Input START

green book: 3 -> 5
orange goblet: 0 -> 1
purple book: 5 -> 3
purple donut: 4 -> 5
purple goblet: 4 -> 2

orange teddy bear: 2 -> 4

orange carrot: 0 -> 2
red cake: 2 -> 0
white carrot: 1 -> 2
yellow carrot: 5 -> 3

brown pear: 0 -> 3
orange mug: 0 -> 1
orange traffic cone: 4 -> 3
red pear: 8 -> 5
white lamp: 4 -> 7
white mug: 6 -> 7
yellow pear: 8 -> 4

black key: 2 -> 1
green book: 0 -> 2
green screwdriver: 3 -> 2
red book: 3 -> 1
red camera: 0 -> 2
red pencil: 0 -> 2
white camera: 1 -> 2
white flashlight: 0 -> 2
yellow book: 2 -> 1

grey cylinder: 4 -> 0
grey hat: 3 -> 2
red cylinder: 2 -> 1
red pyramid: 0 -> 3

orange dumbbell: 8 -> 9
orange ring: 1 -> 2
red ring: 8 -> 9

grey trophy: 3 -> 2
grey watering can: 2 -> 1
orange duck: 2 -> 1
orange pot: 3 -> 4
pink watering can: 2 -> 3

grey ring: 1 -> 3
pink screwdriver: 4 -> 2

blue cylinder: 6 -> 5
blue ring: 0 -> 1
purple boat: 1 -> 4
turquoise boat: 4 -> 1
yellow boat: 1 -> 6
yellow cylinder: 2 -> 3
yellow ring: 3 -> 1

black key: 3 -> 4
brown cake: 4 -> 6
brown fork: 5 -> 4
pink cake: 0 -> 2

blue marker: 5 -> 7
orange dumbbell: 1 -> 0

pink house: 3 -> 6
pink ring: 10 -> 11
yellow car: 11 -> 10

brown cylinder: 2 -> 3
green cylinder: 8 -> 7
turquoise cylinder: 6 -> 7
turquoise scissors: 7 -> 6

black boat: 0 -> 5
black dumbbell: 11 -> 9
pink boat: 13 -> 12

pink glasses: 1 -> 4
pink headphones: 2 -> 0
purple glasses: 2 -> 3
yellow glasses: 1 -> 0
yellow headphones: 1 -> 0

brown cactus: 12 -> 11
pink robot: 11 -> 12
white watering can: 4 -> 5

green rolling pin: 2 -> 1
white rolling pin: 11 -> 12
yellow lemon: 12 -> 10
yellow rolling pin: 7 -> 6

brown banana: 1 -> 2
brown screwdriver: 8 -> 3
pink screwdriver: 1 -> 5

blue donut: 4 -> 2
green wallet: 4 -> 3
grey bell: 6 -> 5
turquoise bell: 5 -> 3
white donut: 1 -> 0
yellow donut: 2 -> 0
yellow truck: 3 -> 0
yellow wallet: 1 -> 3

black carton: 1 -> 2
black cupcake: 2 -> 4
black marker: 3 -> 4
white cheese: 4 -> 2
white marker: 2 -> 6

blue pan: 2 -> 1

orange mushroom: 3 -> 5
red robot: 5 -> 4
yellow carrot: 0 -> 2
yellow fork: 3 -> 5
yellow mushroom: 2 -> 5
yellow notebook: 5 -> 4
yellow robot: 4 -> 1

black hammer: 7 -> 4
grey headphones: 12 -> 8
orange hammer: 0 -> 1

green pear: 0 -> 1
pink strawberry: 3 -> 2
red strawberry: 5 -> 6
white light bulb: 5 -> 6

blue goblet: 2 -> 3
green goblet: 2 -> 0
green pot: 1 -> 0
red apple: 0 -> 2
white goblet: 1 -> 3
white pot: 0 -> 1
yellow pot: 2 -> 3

Input END

Up to and including the line with "brown banana: 1 -> 2", print every line of the records from the start.

§ **Response**
green book: 3 -> 5
orange goblet: 0 -> 1
purple book: 5 -> 3
purple donut: 4 -> 5
purple goblet: 4 -> 2

orange teddy bear: 2 -> 4

orange carrot: 0 -> 2
red cake: 2 -> 0
white carrot: 1 -> 2
yellow carrot: 5 -> 3

brown pear: 0 -> 3
orange mug: 0 -> 1
orange traffic cone: 4 -> 3
red pear: 8 -> 5
white lamp: 4 -> 7
white mug: 6 -> 7
yellow pear: 8 -> 4

black key: 2 -> 1
green book: 0 -> 2
green screwdriver: 3 -> 2
red book: 3 -> 1
red camera: 0 -> 2
red pencil: 0 -> 2
white camera: 1 -> 2
white flashlight: 0 -> 2
yellow book: 2 -> 1

grey cylinder: 4 -> 0
grey hat: 3 -> 2
red cylinder: 2 -> 1
red pyramid: 0 -> 3

orange dumbbell: 8 -> 9
orange ring: 1 -> 2
red ring: 8 -> 9

grey trophy: 3 -> 2
grey watering can: 2 -> 1
orange duck: 2 -> 1
orange pot: 3 -> 4
pink watering can: 2 -> 3

grey ring: 1 -> 3
pink screwdriver: 4 -> 2

blue cylinder: 6 -> 5
blue ring: 0 -> 1
purple boat: 1 -> 4
turquoise boat: 4 -> 1
yellow boat: 1 -> 6
yellow cylinder: 2 -> 3
yellow ring: 3 -> 1

black key: 3 -> 4
brown cake: 4 -> 6
brown fork: 5 -> 4
pink cake: 0 -> 2

blue marker: 5 -> 7
orange dumbbell: 1 -> 0

pink house: 3 -> 6
pink ring: 10 -> 11
yellow car: 11 -> 10

brown cylinder: 2 -> 3
green cylinder: 8 -> 7
turquoise cylinder: 6 -> 7
turquoise scissors: 7 -> 6

black boat: 0 -> 5
black dumbbell: 11 -> 9
pink boat: 13 -> 12

pink glasses: 1 -> 4
pink headphones: 2 -> 0
purple glasses: 2 -> 3
yellow glasses: 1 -> 0
yellow headphones: 1 -> 0

brown cactus: 12 -> 11
pink robot: 11 -> 12
white watering can: 4 -> 5

green rolling pin: 2 -> 1
white rolling pin: 11 -> 12
yellow lemon: 12 -> 10
yellow rolling pin: 7 -> 6

brown banana: 1 -> 2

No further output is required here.